__TASK DESCRIPTION__. Gather all lines in the records below that include the word "moved".

*** EXERCISE INPUTS ***

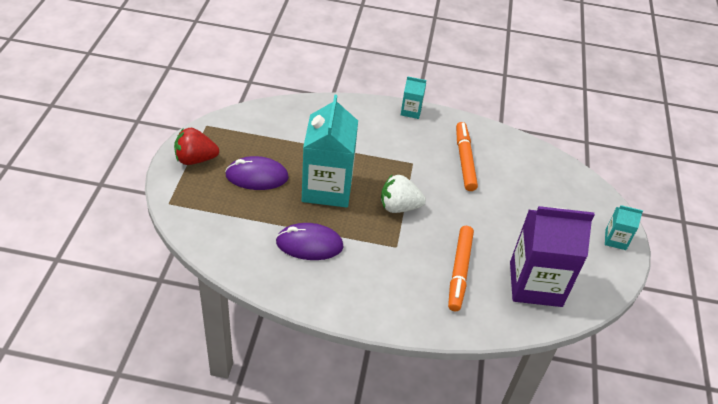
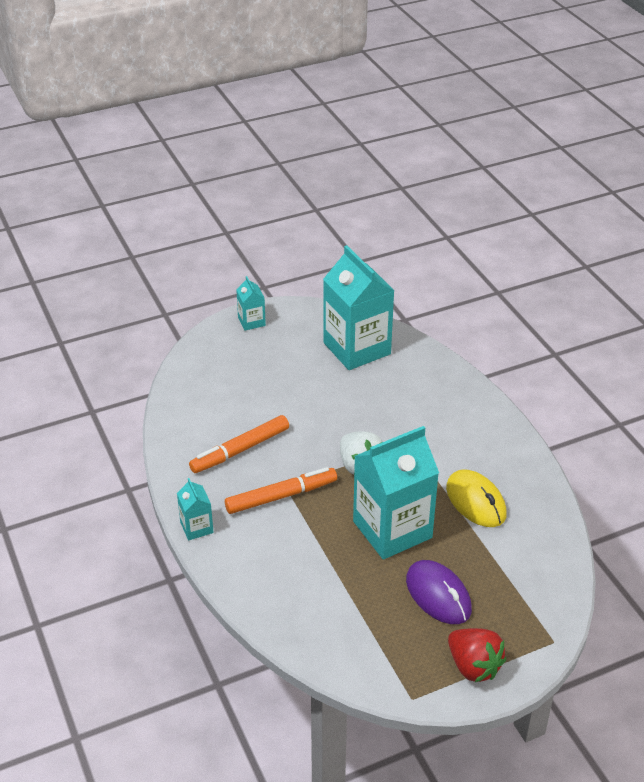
camera: 120 degrees left, 5 degrees down
purple mouse [276,223,344,260] -> yellow mouse [446,469,507,527]
orange marker [448,226,474,311] -> orange marker moved to [225,467,337,514]
purple carton [510,206,595,307] -> turquoise carton [323,245,395,370]

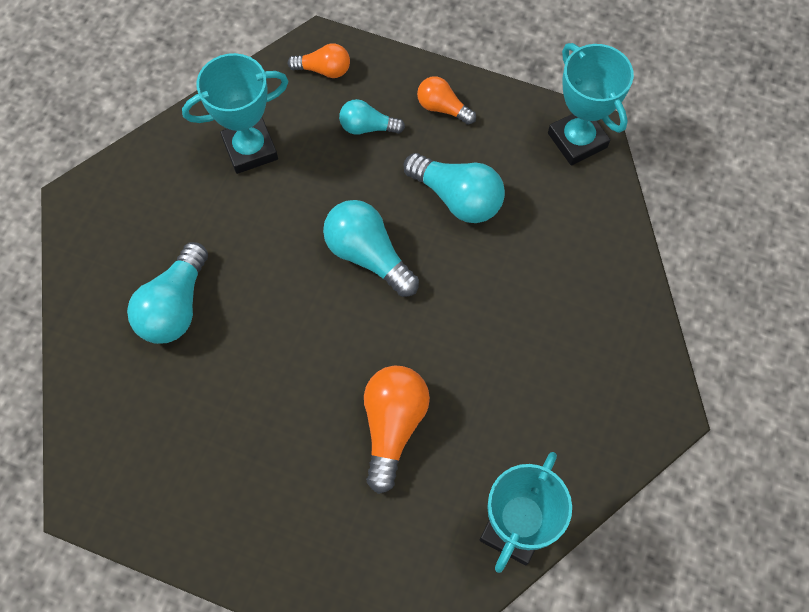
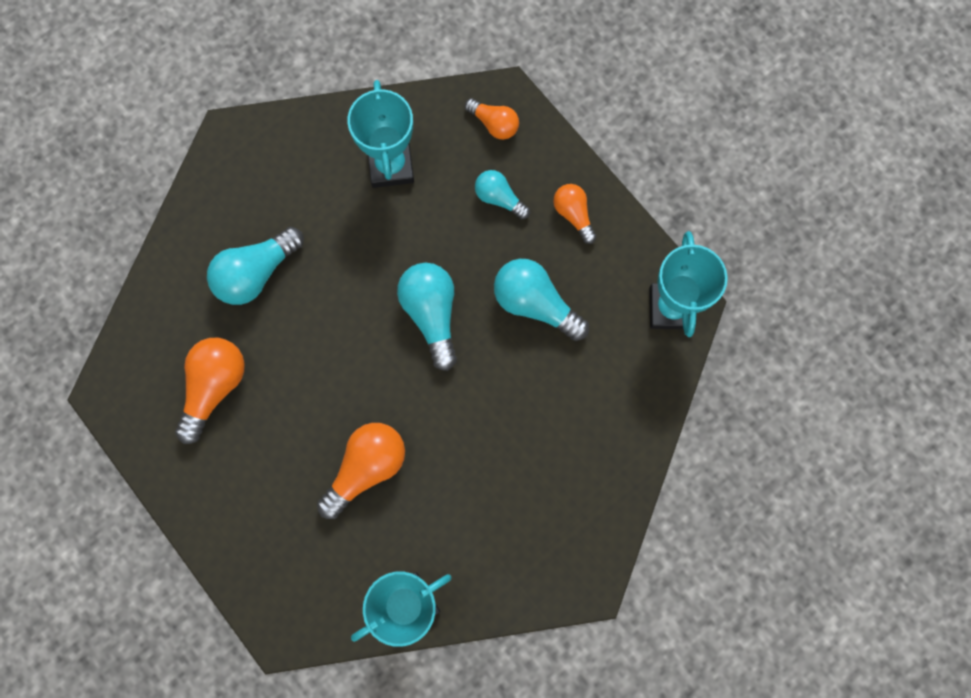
camera: 30 degrees right, 10 degrees up
turquoise trophy [182,53,289,174] -> turquoise trophy turned 75 degrees clockwise [347,80,414,188]
turquoise light bulb [404,153,505,223] -> turquoise light bulb turned 150 degrees clockwise [494,259,589,341]
none -> orange light bulb [175,338,245,444]

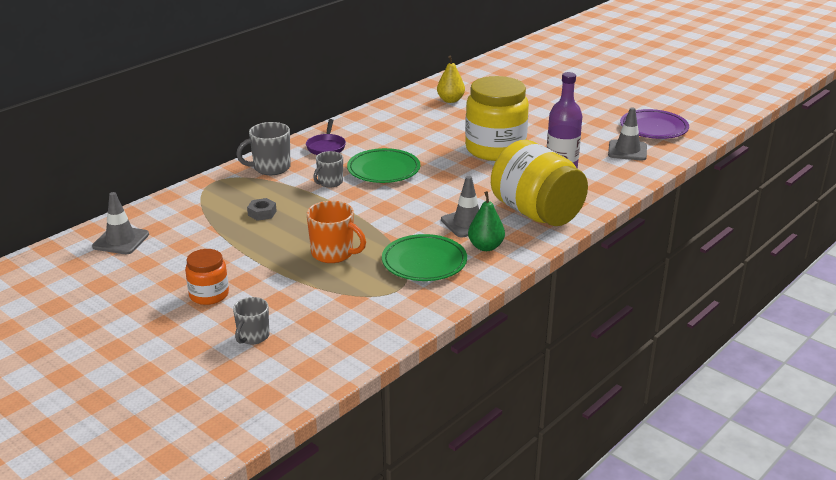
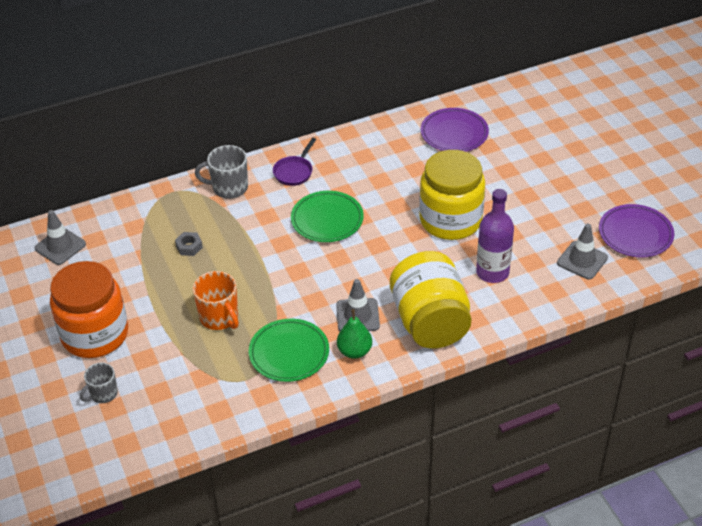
camera: 25 degrees right, 15 degrees up
orange jar [185,249,229,305] -> orange jar [50,261,128,358], size x1.96
grey mug [313,151,343,188] -> none
yellow pear [437,56,465,103] -> purple plate [420,108,489,152]

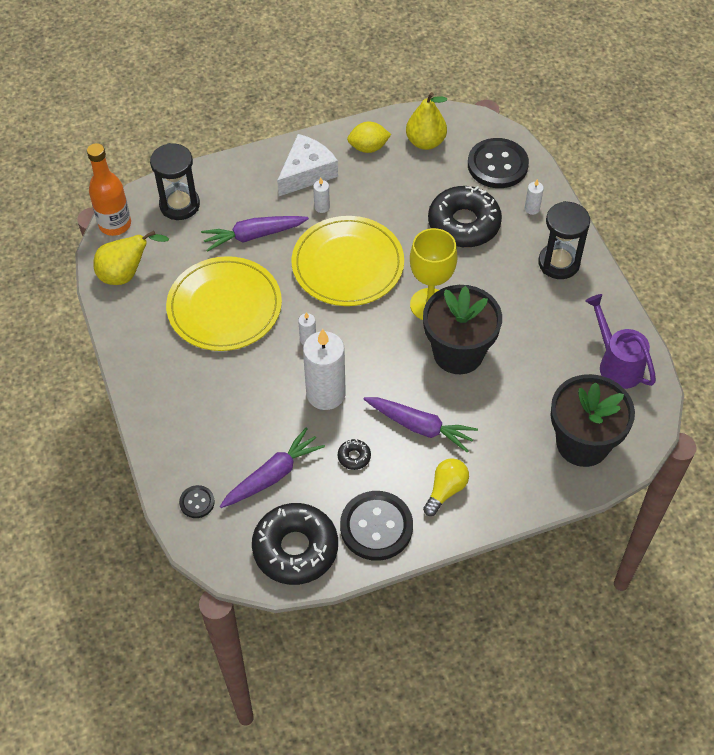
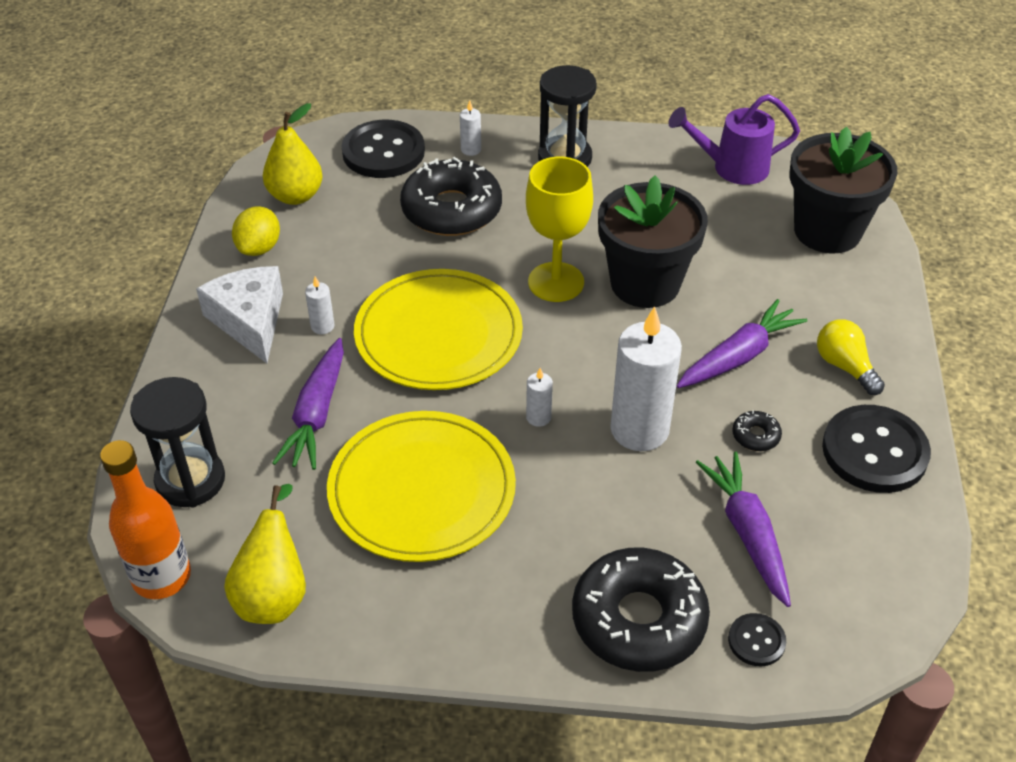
camera: 65 degrees left, 10 degrees down
black donut [252,503,338,585] -> black donut moved to [572,548,710,672]

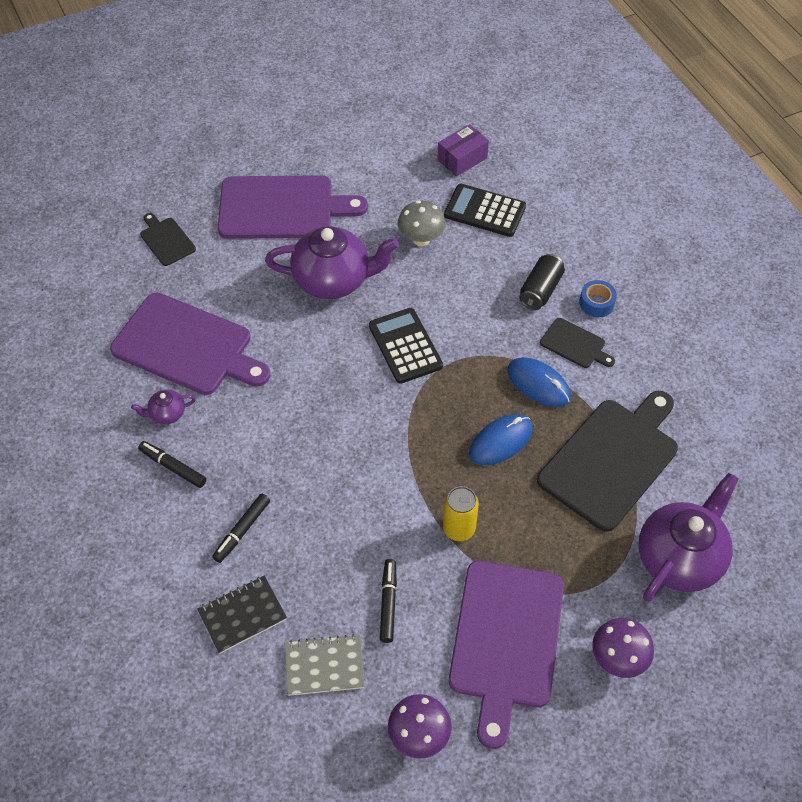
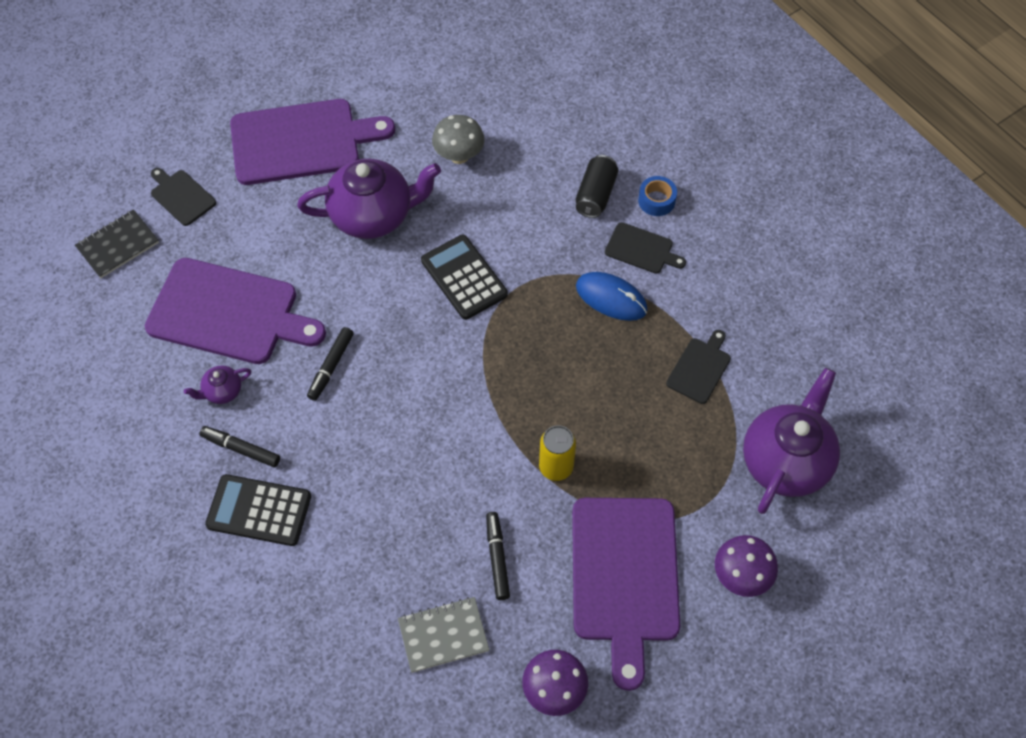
camera: 10 degrees left, 5 degrees up
black notebook [197,576,287,654] -> black notebook moved to [75,209,159,278]
black marker [212,494,270,563] -> black marker moved to [307,327,354,401]
purple box [437,124,489,177] -> none
black calculator [444,184,526,237] -> black calculator moved to [205,474,311,546]
blue mouse [469,414,533,465] -> none
black cutting board [537,391,678,532] -> black cutting board [666,330,731,404], size x0.47

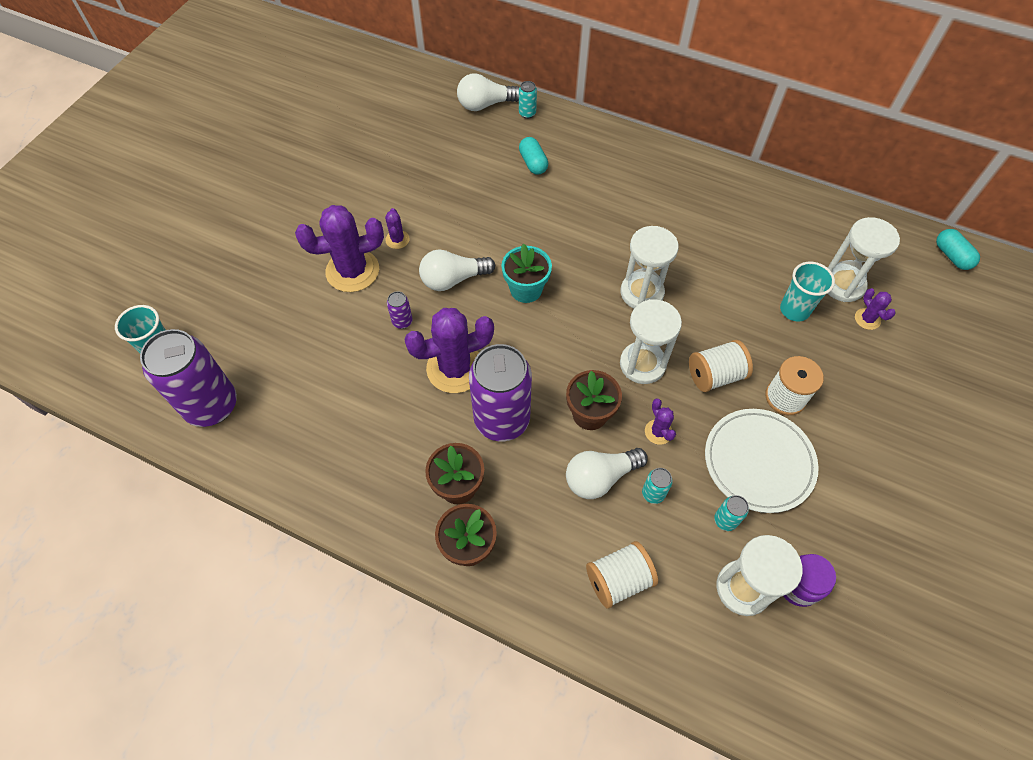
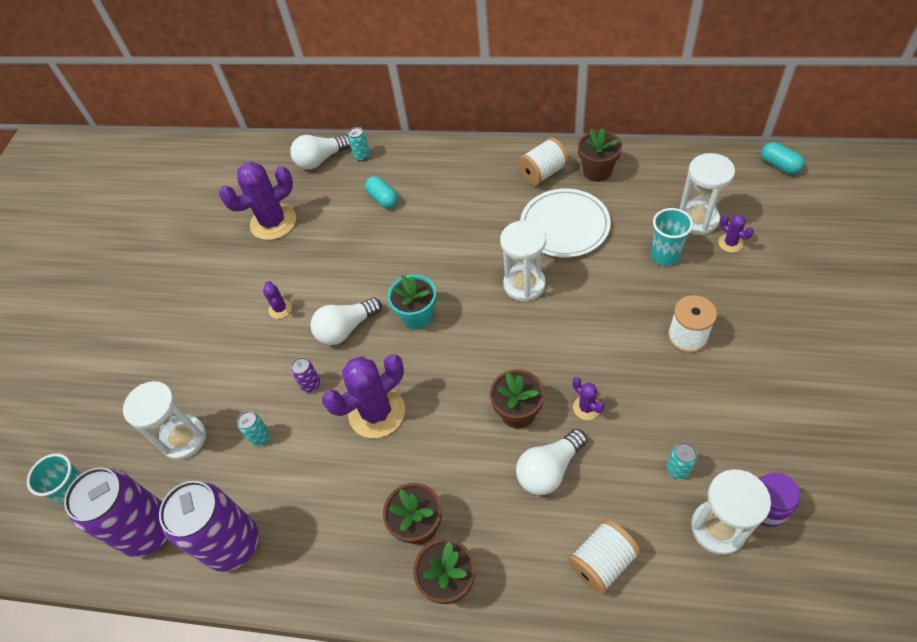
camera: 10 degrees left, 5 degrees down
purple cactus [295,205,384,292] -> purple cactus moved to [219,161,296,240]
purple can [469,344,532,441] -> purple can moved to [159,481,259,572]
white hourglass [620,299,682,384] -> white hourglass moved to [123,381,206,460]
turquoise can [642,468,673,504] -> turquoise can moved to [237,411,270,446]
white spool [689,340,753,392] -> white spool moved to [518,138,568,186]
white plate [705,409,819,513] -> white plate moved to [520,188,611,258]
none -> brown flower pot [578,128,622,182]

*** End of EXERCISE INPUTS ***

__TASK ANSWER__.
orange marker [448,226,474,311] -> orange marker moved to [225,467,337,514]
black donut [252,503,338,585] -> black donut moved to [572,548,710,672]
black notebook [197,576,287,654] -> black notebook moved to [75,209,159,278]
black marker [212,494,270,563] -> black marker moved to [307,327,354,401]
black calculator [444,184,526,237] -> black calculator moved to [205,474,311,546]
purple cactus [295,205,384,292] -> purple cactus moved to [219,161,296,240]
purple can [469,344,532,441] -> purple can moved to [159,481,259,572]
white hourglass [620,299,682,384] -> white hourglass moved to [123,381,206,460]
turquoise can [642,468,673,504] -> turquoise can moved to [237,411,270,446]
white spool [689,340,753,392] -> white spool moved to [518,138,568,186]
white plate [705,409,819,513] -> white plate moved to [520,188,611,258]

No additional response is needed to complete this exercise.